• Work to complete: All lines between the one holding "(353, 326) = (478, 333): none -> brown banana" and the end of the material below, both ends included, should be restated exactly.

• Information provided:
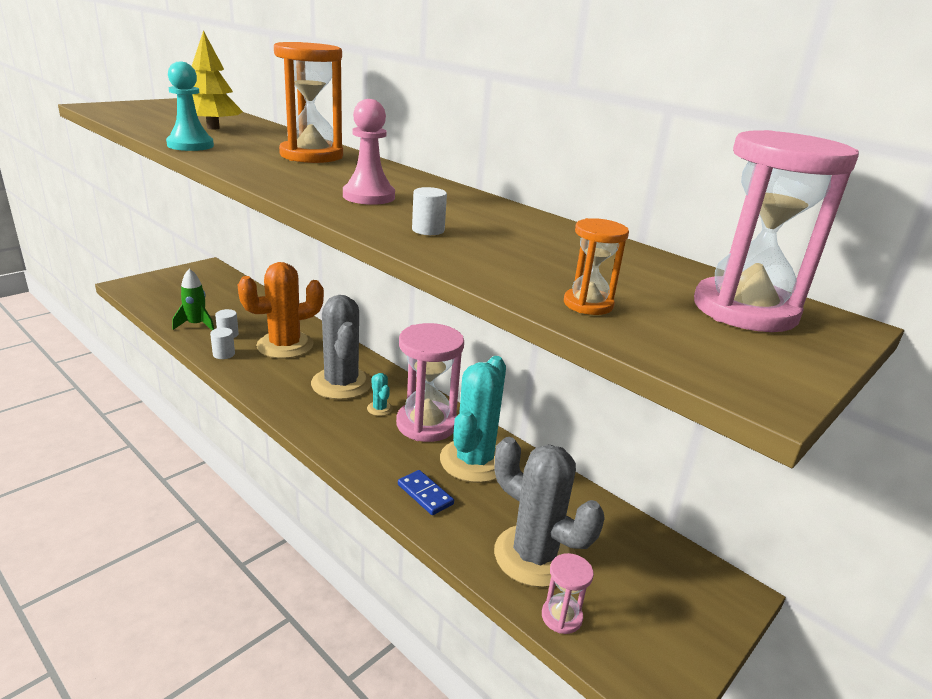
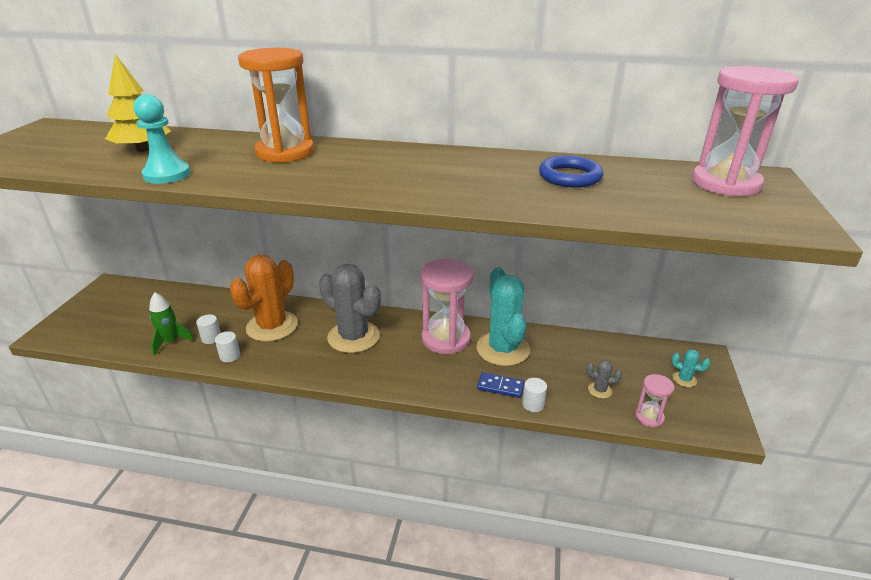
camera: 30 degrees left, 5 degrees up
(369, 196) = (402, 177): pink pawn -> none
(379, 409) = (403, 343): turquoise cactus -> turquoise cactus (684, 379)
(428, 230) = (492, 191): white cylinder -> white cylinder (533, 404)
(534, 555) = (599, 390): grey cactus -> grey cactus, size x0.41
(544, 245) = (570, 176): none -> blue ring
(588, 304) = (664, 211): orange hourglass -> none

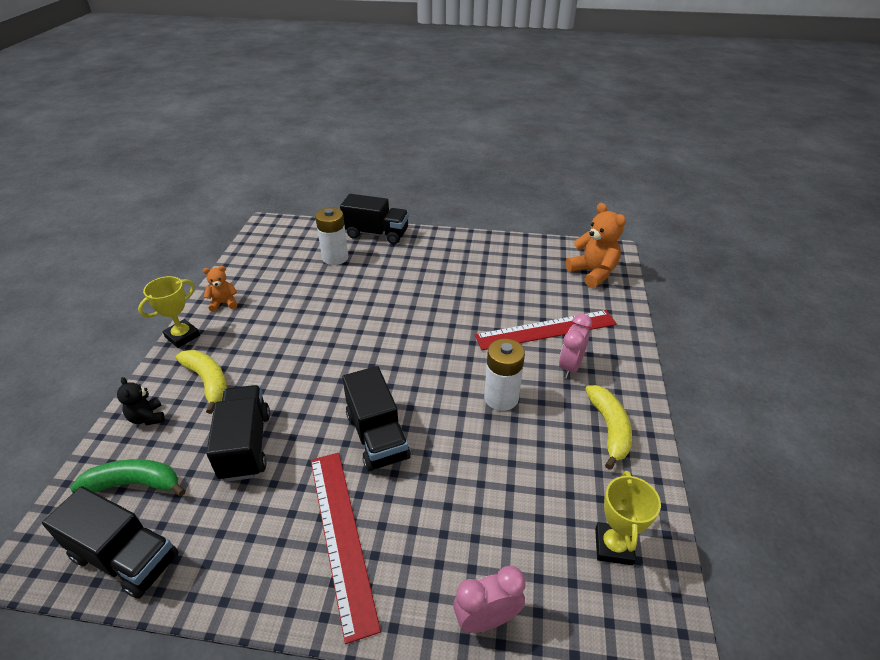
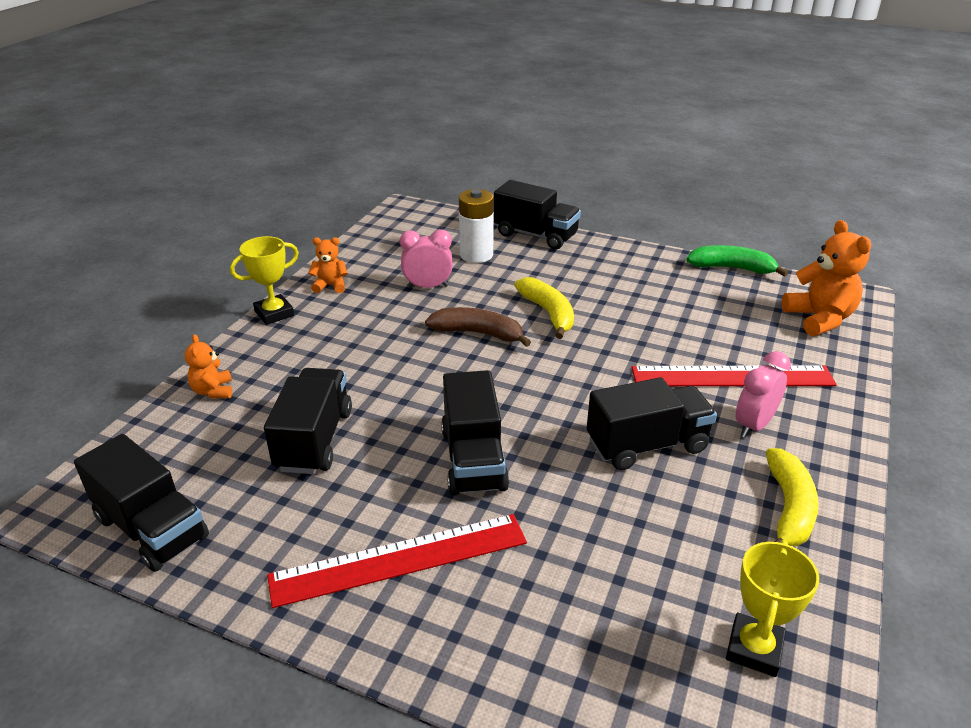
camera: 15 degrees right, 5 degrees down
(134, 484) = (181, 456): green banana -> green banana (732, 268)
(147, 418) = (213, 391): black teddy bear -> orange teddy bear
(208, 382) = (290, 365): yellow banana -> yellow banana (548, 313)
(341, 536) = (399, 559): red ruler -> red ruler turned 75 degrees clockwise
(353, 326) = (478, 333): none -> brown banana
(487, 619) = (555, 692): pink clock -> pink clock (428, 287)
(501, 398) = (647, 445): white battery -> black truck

• Result below:
(353, 326) = (478, 333): none -> brown banana
(487, 619) = (555, 692): pink clock -> pink clock (428, 287)
(501, 398) = (647, 445): white battery -> black truck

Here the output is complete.